**** GIVEN RECORDS ****

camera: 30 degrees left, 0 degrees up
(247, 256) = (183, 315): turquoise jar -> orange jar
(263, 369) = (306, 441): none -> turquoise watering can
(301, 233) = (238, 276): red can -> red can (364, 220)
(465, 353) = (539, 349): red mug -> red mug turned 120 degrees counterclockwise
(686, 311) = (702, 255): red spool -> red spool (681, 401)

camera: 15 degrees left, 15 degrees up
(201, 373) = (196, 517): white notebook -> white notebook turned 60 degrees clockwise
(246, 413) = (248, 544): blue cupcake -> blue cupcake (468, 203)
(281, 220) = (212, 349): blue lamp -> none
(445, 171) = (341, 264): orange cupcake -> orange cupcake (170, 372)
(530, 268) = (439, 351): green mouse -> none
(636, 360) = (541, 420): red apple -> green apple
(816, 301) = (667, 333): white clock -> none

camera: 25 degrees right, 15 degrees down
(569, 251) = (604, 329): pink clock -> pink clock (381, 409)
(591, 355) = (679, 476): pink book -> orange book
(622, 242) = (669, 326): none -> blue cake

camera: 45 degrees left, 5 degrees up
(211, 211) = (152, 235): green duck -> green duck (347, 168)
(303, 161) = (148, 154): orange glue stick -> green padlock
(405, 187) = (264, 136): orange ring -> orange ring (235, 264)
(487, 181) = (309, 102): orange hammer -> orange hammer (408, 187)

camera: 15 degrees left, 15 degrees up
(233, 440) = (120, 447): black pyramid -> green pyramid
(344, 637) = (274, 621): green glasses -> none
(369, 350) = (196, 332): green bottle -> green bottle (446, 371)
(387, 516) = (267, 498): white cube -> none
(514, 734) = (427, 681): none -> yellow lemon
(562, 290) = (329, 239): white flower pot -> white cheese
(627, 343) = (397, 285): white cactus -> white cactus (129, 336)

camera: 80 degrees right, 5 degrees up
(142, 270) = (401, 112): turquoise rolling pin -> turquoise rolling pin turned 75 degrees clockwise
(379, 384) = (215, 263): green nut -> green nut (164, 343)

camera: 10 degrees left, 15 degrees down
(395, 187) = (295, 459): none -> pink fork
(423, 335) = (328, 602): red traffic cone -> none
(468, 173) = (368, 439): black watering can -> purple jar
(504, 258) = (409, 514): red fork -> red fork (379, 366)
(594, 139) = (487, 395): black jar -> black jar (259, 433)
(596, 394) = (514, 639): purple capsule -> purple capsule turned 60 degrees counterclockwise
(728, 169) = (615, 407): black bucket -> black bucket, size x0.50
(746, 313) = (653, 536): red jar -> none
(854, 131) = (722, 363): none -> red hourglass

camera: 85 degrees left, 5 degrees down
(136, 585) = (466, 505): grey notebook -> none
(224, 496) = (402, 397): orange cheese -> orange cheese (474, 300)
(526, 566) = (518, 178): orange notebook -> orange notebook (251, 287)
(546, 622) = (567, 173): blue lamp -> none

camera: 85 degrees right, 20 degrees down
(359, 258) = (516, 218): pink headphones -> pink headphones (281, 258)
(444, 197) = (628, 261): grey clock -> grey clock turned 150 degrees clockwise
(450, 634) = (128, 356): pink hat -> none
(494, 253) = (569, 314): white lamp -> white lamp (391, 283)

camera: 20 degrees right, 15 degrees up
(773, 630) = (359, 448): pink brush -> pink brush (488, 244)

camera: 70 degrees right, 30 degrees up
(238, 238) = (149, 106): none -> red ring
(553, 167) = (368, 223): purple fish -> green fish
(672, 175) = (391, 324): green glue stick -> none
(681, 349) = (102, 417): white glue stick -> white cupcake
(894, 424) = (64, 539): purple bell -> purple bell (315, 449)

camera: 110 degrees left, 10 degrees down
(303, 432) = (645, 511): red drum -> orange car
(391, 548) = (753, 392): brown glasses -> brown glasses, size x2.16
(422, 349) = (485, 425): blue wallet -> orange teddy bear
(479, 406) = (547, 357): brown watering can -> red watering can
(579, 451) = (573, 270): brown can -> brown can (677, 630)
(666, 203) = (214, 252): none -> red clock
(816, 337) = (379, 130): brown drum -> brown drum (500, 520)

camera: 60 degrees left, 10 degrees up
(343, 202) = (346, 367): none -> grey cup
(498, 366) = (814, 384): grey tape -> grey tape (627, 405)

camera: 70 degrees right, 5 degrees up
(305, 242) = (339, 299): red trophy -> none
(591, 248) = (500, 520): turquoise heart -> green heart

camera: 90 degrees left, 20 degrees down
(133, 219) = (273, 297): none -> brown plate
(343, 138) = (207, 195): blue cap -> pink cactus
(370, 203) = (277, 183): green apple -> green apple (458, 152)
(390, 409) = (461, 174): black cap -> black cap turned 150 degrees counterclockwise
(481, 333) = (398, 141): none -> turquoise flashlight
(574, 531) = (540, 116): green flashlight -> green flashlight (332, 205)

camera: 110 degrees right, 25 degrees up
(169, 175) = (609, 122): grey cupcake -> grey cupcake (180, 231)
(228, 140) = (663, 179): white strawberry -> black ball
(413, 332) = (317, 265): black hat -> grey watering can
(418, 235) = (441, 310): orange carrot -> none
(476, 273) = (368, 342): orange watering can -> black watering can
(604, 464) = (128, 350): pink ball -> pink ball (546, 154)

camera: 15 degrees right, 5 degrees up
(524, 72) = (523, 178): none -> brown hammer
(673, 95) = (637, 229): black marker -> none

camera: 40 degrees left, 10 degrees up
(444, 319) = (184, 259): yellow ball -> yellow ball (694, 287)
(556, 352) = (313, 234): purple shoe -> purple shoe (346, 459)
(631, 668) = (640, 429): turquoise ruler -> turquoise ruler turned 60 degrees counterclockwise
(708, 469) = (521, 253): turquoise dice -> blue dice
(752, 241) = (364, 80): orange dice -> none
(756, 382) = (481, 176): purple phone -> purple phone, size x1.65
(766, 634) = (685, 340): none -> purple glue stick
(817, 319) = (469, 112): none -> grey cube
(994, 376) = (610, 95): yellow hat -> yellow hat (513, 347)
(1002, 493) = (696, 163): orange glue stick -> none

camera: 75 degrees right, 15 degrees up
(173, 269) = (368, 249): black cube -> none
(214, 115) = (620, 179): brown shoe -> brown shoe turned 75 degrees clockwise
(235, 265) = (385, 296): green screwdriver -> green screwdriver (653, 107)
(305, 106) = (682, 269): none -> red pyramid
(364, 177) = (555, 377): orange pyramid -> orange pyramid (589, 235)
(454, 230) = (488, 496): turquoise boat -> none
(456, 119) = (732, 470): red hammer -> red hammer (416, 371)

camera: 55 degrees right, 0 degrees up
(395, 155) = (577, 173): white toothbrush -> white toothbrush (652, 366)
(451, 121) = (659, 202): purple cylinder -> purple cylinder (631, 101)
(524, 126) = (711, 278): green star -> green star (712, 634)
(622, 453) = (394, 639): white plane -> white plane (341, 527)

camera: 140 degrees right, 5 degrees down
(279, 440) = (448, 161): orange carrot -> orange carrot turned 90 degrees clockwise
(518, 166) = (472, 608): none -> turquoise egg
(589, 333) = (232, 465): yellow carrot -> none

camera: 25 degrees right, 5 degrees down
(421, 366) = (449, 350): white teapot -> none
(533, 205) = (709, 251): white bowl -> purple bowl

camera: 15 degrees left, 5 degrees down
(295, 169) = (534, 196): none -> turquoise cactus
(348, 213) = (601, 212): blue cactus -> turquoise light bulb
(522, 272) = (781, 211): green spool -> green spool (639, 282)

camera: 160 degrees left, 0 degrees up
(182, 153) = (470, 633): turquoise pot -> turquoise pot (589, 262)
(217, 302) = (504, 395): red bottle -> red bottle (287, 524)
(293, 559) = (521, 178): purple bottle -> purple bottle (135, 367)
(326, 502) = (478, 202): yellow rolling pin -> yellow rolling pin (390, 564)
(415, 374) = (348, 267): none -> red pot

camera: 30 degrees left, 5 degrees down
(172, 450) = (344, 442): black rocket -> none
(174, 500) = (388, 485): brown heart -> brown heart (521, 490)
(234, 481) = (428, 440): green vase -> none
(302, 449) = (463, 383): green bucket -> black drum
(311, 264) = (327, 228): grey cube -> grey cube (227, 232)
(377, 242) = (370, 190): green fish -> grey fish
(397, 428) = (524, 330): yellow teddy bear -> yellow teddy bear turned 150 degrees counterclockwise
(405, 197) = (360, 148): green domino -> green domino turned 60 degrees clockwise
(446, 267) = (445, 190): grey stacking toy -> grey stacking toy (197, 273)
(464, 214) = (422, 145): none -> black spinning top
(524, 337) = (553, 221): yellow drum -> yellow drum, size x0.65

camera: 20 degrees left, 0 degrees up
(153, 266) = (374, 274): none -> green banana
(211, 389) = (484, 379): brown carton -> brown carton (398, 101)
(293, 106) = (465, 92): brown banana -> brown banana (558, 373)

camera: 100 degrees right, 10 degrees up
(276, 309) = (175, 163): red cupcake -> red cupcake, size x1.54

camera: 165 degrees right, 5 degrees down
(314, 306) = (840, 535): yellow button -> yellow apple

****

■ **WHAT YOU HAVE TO DO**
Your answer must be the lines above from the one containing "(816, 301) = (667, 333): white clock -> none" to the one containing "camera: 85 degrees right, 20 degrees down", both included, restated word for word.

■ **SOLUTION TO THE EXERCISE**
(816, 301) = (667, 333): white clock -> none

camera: 25 degrees right, 15 degrees down
(569, 251) = (604, 329): pink clock -> pink clock (381, 409)
(591, 355) = (679, 476): pink book -> orange book
(622, 242) = (669, 326): none -> blue cake

camera: 45 degrees left, 5 degrees up
(211, 211) = (152, 235): green duck -> green duck (347, 168)
(303, 161) = (148, 154): orange glue stick -> green padlock
(405, 187) = (264, 136): orange ring -> orange ring (235, 264)
(487, 181) = (309, 102): orange hammer -> orange hammer (408, 187)

camera: 15 degrees left, 15 degrees up
(233, 440) = (120, 447): black pyramid -> green pyramid
(344, 637) = (274, 621): green glasses -> none
(369, 350) = (196, 332): green bottle -> green bottle (446, 371)
(387, 516) = (267, 498): white cube -> none
(514, 734) = (427, 681): none -> yellow lemon
(562, 290) = (329, 239): white flower pot -> white cheese
(627, 343) = (397, 285): white cactus -> white cactus (129, 336)

camera: 80 degrees right, 5 degrees up
(142, 270) = (401, 112): turquoise rolling pin -> turquoise rolling pin turned 75 degrees clockwise
(379, 384) = (215, 263): green nut -> green nut (164, 343)

camera: 10 degrees left, 15 degrees down
(395, 187) = (295, 459): none -> pink fork
(423, 335) = (328, 602): red traffic cone -> none
(468, 173) = (368, 439): black watering can -> purple jar
(504, 258) = (409, 514): red fork -> red fork (379, 366)
(594, 139) = (487, 395): black jar -> black jar (259, 433)
(596, 394) = (514, 639): purple capsule -> purple capsule turned 60 degrees counterclockwise
(728, 169) = (615, 407): black bucket -> black bucket, size x0.50
(746, 313) = (653, 536): red jar -> none
(854, 131) = (722, 363): none -> red hourglass

camera: 85 degrees left, 5 degrees down
(136, 585) = (466, 505): grey notebook -> none
(224, 496) = (402, 397): orange cheese -> orange cheese (474, 300)
(526, 566) = (518, 178): orange notebook -> orange notebook (251, 287)
(546, 622) = (567, 173): blue lamp -> none

camera: 85 degrees right, 20 degrees down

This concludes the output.